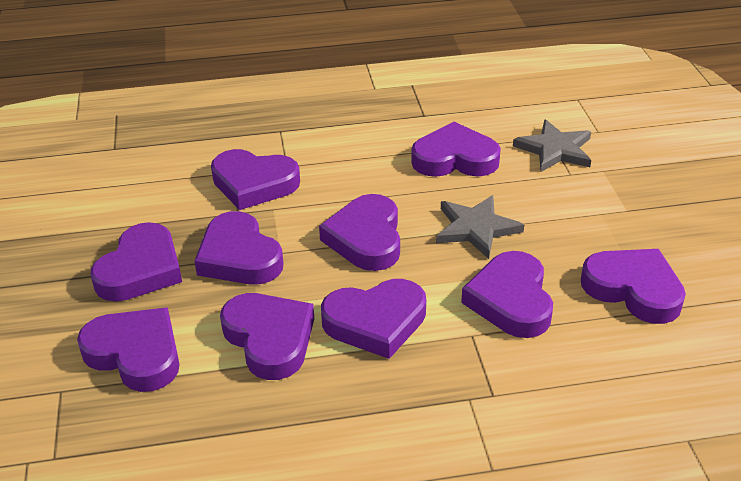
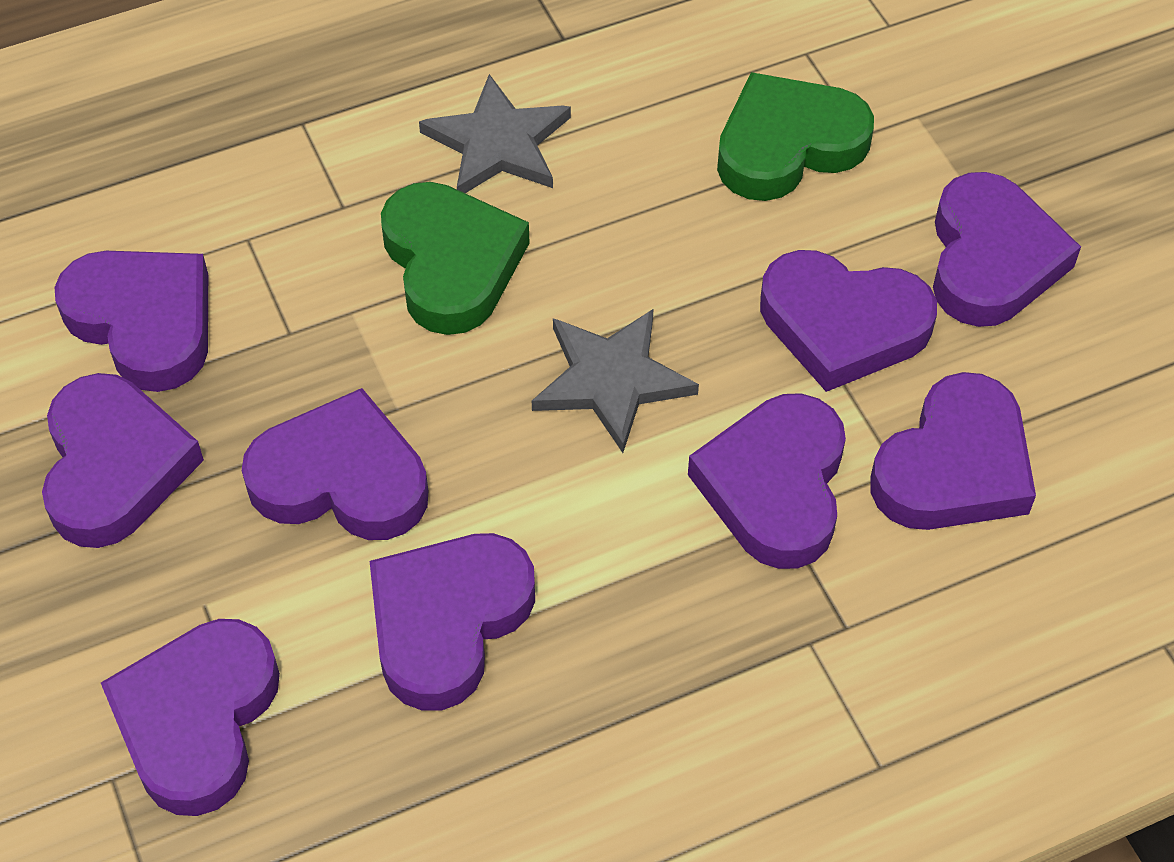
green heart: none = 0 -> [381,182,530,335] [717,72,874,201] = 2
purple heart: [77,307,180,392] [91,222,182,302] [194,211,284,285] [211,149,300,210] [220,293,314,380] [319,194,400,271] [321,279,426,359] [411,122,501,177] [461,251,553,338] [581,249,686,324] = 10 -> [42,373,204,548] [54,251,208,392] [101,619,280,816] [242,388,428,540] [370,533,535,711] [688,393,846,569] [760,250,937,392] [870,372,1036,530] [933,172,1081,327] = 9

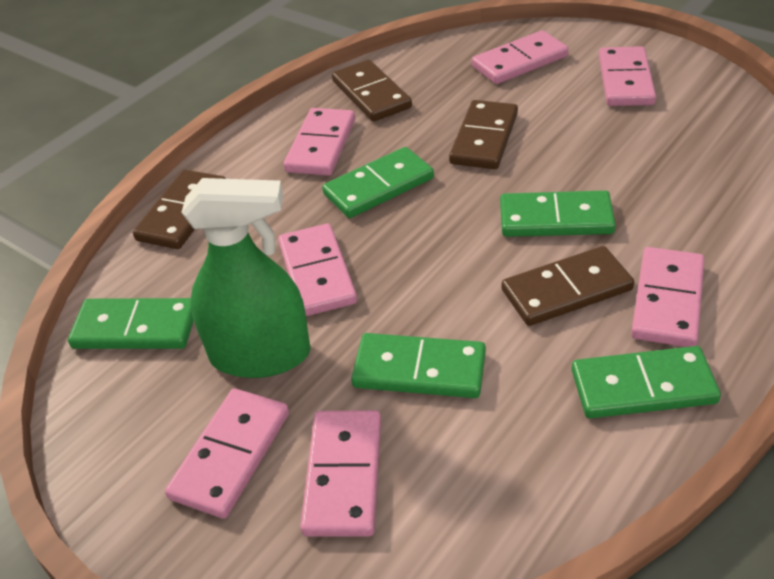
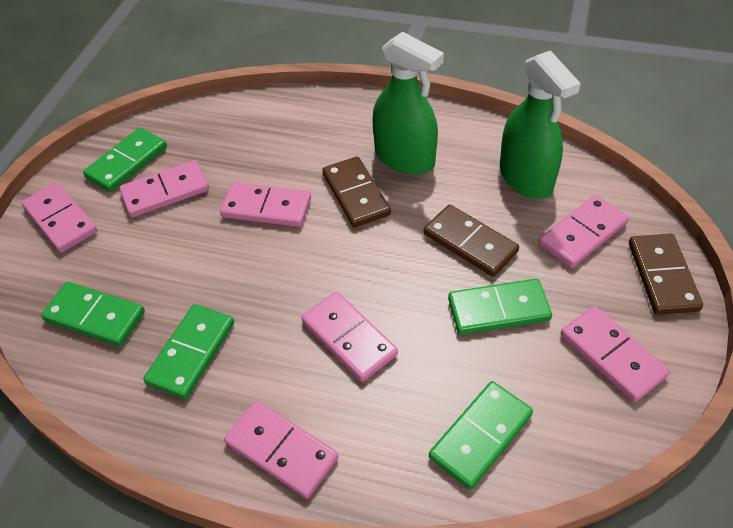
brown domino: [133,170,226,249] [332,60,412,122] [449,100,518,169] [502,246,634,326] = 4 -> [322,156,391,228] [424,204,519,277] [629,234,703,315] = 3
green spray bottle: [181,178,311,378] = 1 -> [372,32,444,175] [500,50,581,199] = 2

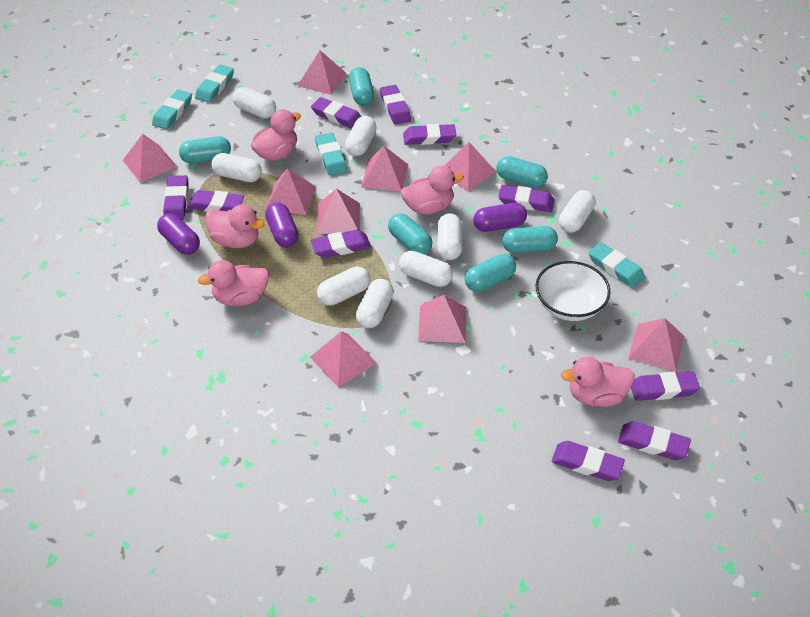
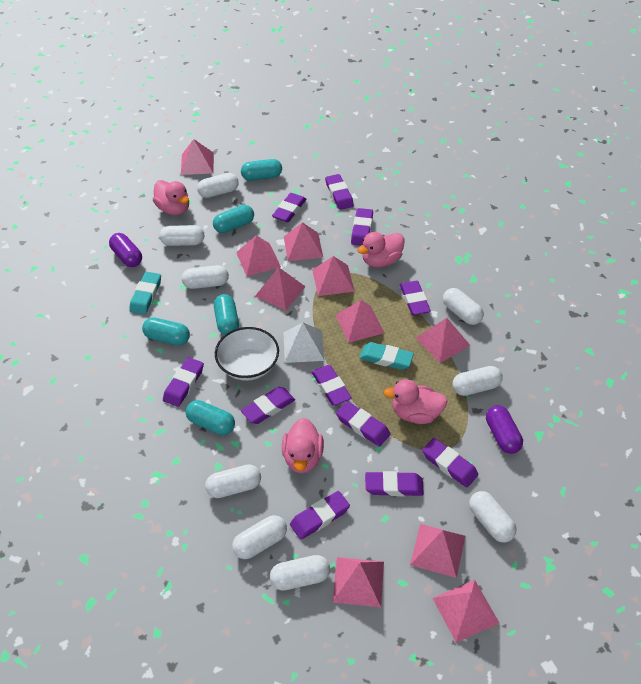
pink duck: [198,260,269,306] [205,204,265,248] [251,109,301,161] [401,166,464,215] [561,357,635,407] = 5 -> [153,180,189,215] [282,418,324,473] [357,232,405,268] [383,379,447,424] = 4
pink pyramid: [123,134,177,183] [265,168,316,215] [298,50,347,95] [310,331,377,387] [316,189,360,234] [361,146,408,192] [418,295,466,343] [445,142,496,191] [628,318,684,371] = 9 -> [181,139,214,175] [236,235,281,276] [255,267,305,310] [284,222,323,261] [312,256,355,296] [332,557,384,607] [336,300,384,343] [410,524,465,578] [416,318,470,363] [432,580,499,643] = 10
purple capsule: [157,213,200,255] [265,202,299,247] [473,203,527,232] = 3 -> [109,233,142,267] [486,405,523,454] = 2
purple eraser: [163,175,189,220] [187,190,244,212] [311,97,361,128] [311,230,371,258] [380,85,411,125] [403,124,456,145] [498,185,555,212] [552,441,625,481] [618,421,691,460] [631,371,700,401] = 10 -> [163,357,204,407] [241,387,295,424] [272,193,306,222] [290,491,350,540] [311,365,352,405] [325,174,354,210] [336,401,390,447] [351,208,373,246] [365,471,424,496] [400,281,431,315] [422,438,478,487] = 11
turquoise capsule: [179,136,231,164] [349,67,374,105] [388,213,432,254] [465,254,516,292] [497,156,548,188] [502,226,558,253] = 6 -> [142,318,190,345] [186,400,235,435] [213,205,254,233] [214,294,239,335] [241,159,282,181] = 5
turquoise eraser: [152,90,192,129] [195,64,234,103] [315,133,347,176] [588,242,645,288] = 4 -> [129,272,161,314] [359,342,414,370] = 2
white capsule: [211,153,262,182] [232,87,276,118] [317,267,370,306] [345,116,377,156] [356,279,394,328] [399,251,453,287] [437,213,462,260] [559,190,595,233] = 8 -> [159,225,204,246] [182,265,229,289] [197,173,239,198] [205,464,261,498] [232,515,287,559] [270,555,330,591] [443,288,484,325] [452,366,503,396] [469,491,517,543] = 9
white pyramid: none = 0 -> [283,323,325,363] = 1

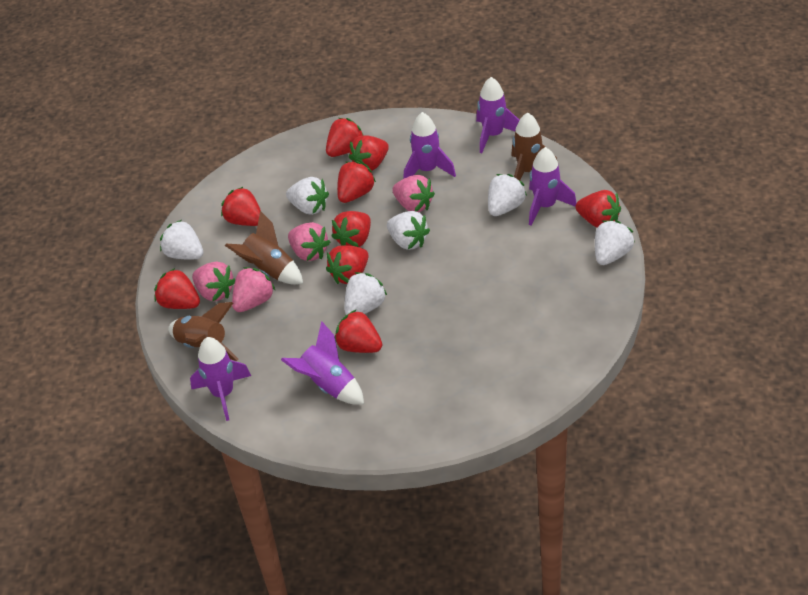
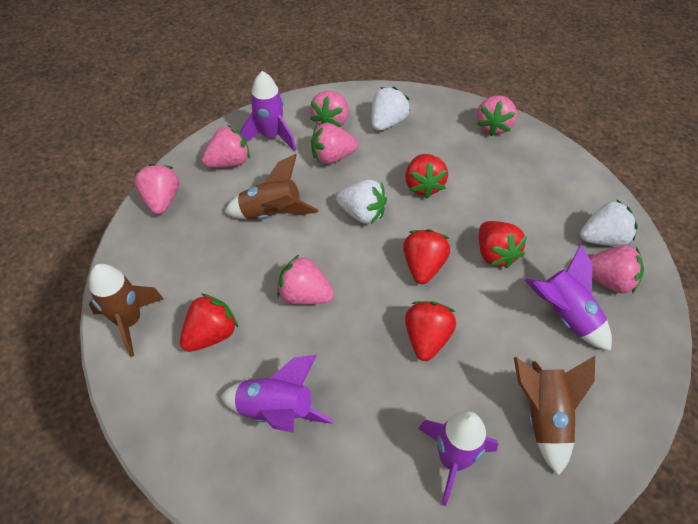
pink strawberry: [192,262,235,301] [232,267,275,312] [288,222,330,261] [392,175,435,212] = 4 -> [134,163,179,215] [202,125,250,168] [277,255,334,305] [310,91,348,127] [311,123,358,164] [477,95,517,136] [589,245,644,294] = 7
purple rocket: [190,337,251,421] [281,321,364,405] [404,112,456,178] [476,77,519,153] [529,147,576,225] = 5 -> [221,355,334,433] [240,71,296,151] [418,411,498,506] [525,244,612,351] = 4
red strawberry: [154,268,200,309] [221,187,261,226] [326,118,364,157] [326,245,369,284] [331,211,371,247] [335,309,382,353] [337,161,376,203] [349,135,389,171] [575,190,621,228] = 9 -> [180,294,238,352] [403,229,450,284] [405,154,448,198] [405,301,456,361] [479,221,527,269] = 5
white strawberry: [160,220,203,260] [286,177,329,215] [345,272,387,315] [387,211,430,250] [488,174,527,216] [595,220,634,265] = 6 -> [336,180,387,224] [372,87,410,131] [580,199,638,246] = 3

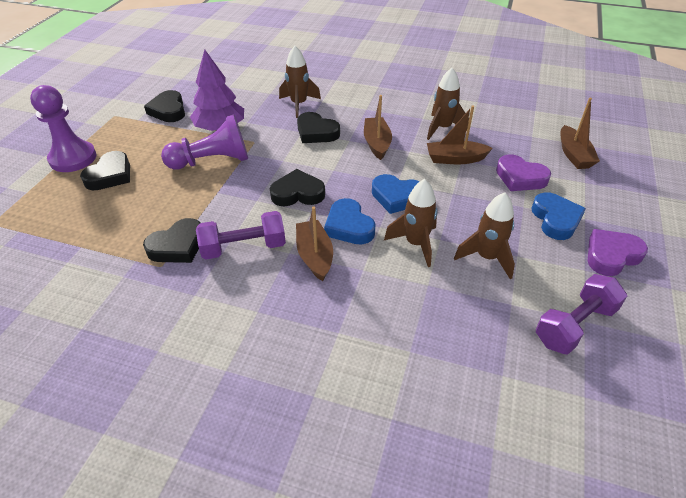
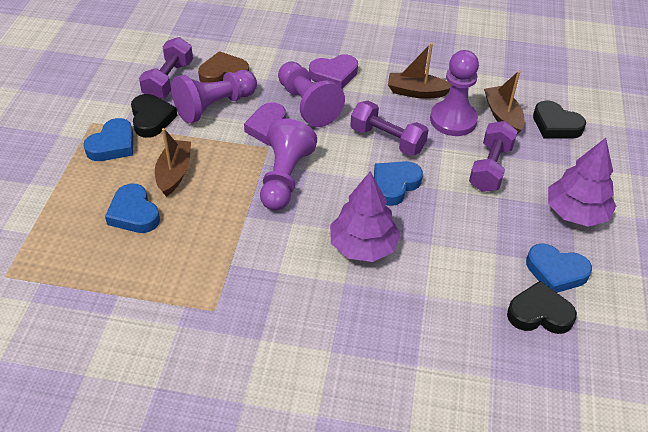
black heart: [80,151,130,190] [143,218,200,263] [144,90,185,122] [270,169,325,206] [297,112,340,143] = 5 -> [131,94,177,138] [507,281,577,334] [533,100,586,139] = 3
blue heart: [324,198,375,245] [372,174,420,214] [531,192,586,240] = 3 -> [83,118,133,161] [105,184,160,233] [374,161,423,206] [526,243,592,293] = 4
brown boat: [296,207,333,281] [364,95,392,160] [427,106,493,164] [561,97,600,169] = 4 -> [155,128,191,197] [388,43,451,99] [484,71,525,134] = 3
brown heart: none = 0 -> [198,51,249,83] = 1
brown rocket: [279,46,321,118] [384,179,438,267] [427,68,469,140] [454,192,515,279] = 4 -> none = 0
purple dumbbell: [196,211,286,259] [536,274,627,355] = 2 -> [139,37,193,99] [350,101,428,156] [469,121,518,192] = 3
purple pawn: [30,85,96,172] [161,115,248,170] = 2 -> [172,70,257,123] [260,119,317,210] [278,61,345,127] [430,50,479,136] = 4
purple tree: [190,49,244,131] = 1 -> [330,171,400,262] [548,138,616,227] = 2

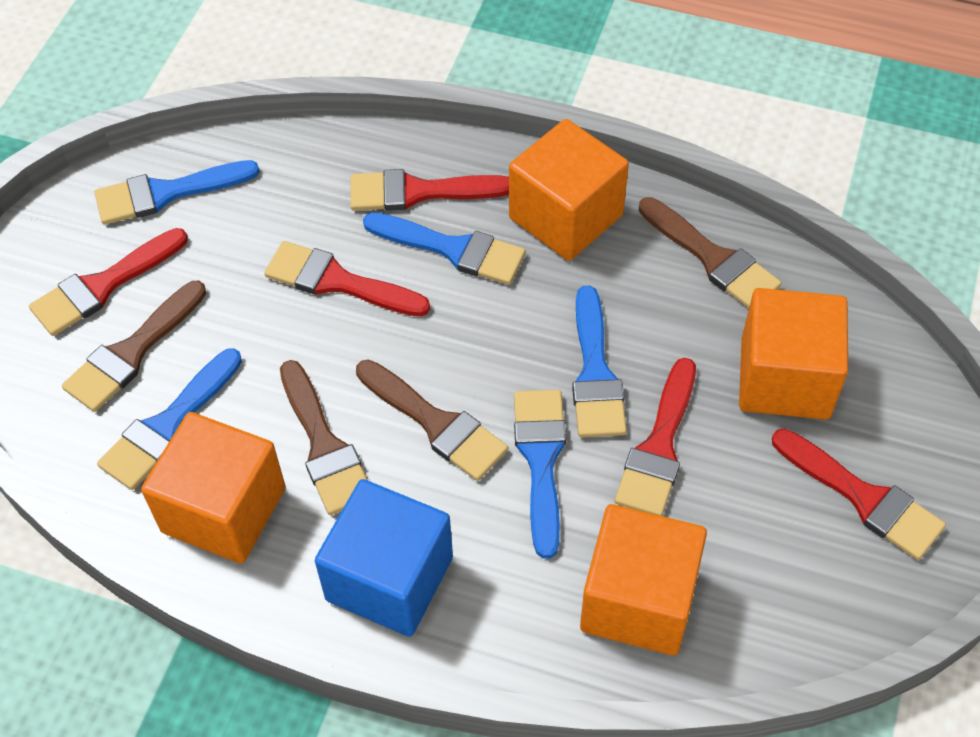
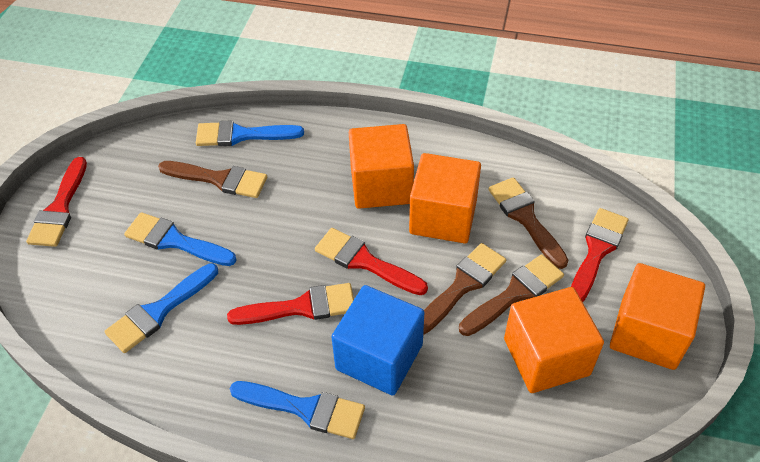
blue brush: [94,160,260,225] [97,348,242,490] [363,212,526,285] [514,390,566,559] [572,286,627,437] = 5 -> [104,263,218,353] [124,212,237,266] [196,120,304,146] [230,381,365,439] = 4
red brush: [29,228,188,336] [264,241,430,317] [350,169,509,211] [615,358,696,516] [772,429,946,560] = 5 -> [26,157,87,247] [227,283,354,325] [315,228,428,295] [571,208,629,302] = 4

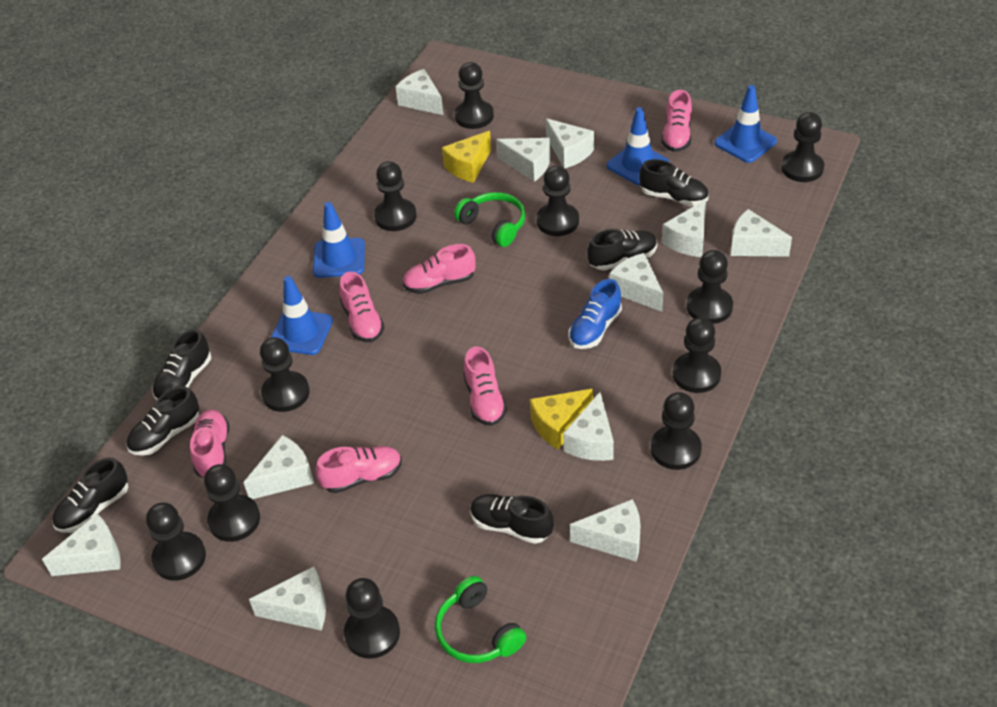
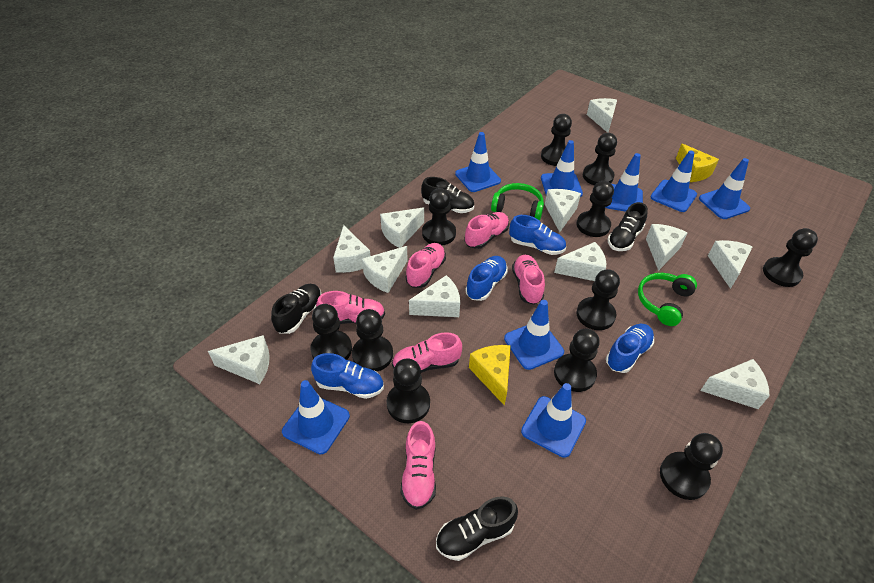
black shoe: [52,458,128,533] [126,386,199,456] [152,329,211,401] [470,494,554,544] [587,229,657,271] [639,159,708,206] = 6 -> [271,284,321,334] [421,177,474,213] [436,496,518,561] [608,202,648,251] = 4
blue shoe: [568,279,622,349] = 1 -> [311,353,384,399] [465,256,508,301] [509,215,566,255] [606,324,654,373] = 4
blue traffic cone: [271,276,333,355] [313,202,365,278] [607,107,669,185] [715,85,777,163] = 4 -> [282,380,350,454] [455,132,501,192] [504,300,564,370] [521,383,586,458] [541,140,583,197] [606,153,643,212] [651,151,697,212] [699,158,750,219] = 8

▸ What this task involves: Each line above that has the word "rocket" must be copied.

▸ Completed task:
purple rocket: [190,337,251,421] [281,321,364,405] [404,112,456,178] [476,77,519,153] [529,147,576,225] = 5 -> [221,355,334,433] [240,71,296,151] [418,411,498,506] [525,244,612,351] = 4
brown rocket: [279,46,321,118] [384,179,438,267] [427,68,469,140] [454,192,515,279] = 4 -> none = 0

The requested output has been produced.